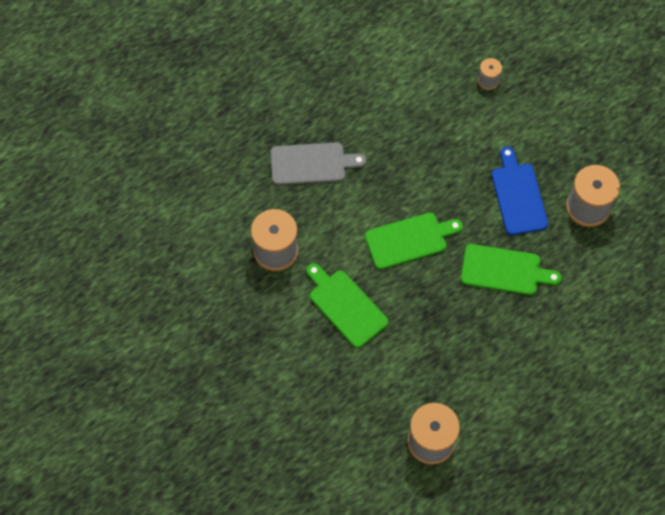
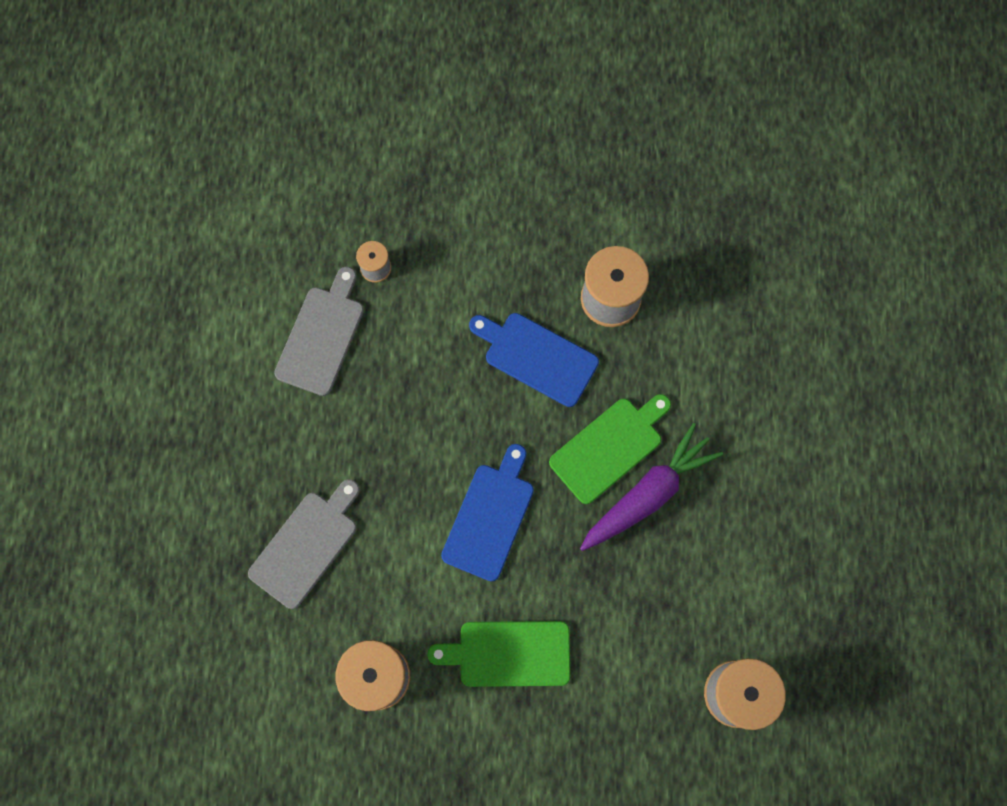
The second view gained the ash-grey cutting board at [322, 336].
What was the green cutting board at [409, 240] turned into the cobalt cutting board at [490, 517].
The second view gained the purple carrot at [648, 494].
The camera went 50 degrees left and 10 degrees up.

___

◆ Goal of the exercise ◆
Gather all lines from the listing above in which "view" occurs.

◆ Response for this exercise ◆
The second view gained the ash-grey cutting board at [322, 336].
The second view gained the purple carrot at [648, 494].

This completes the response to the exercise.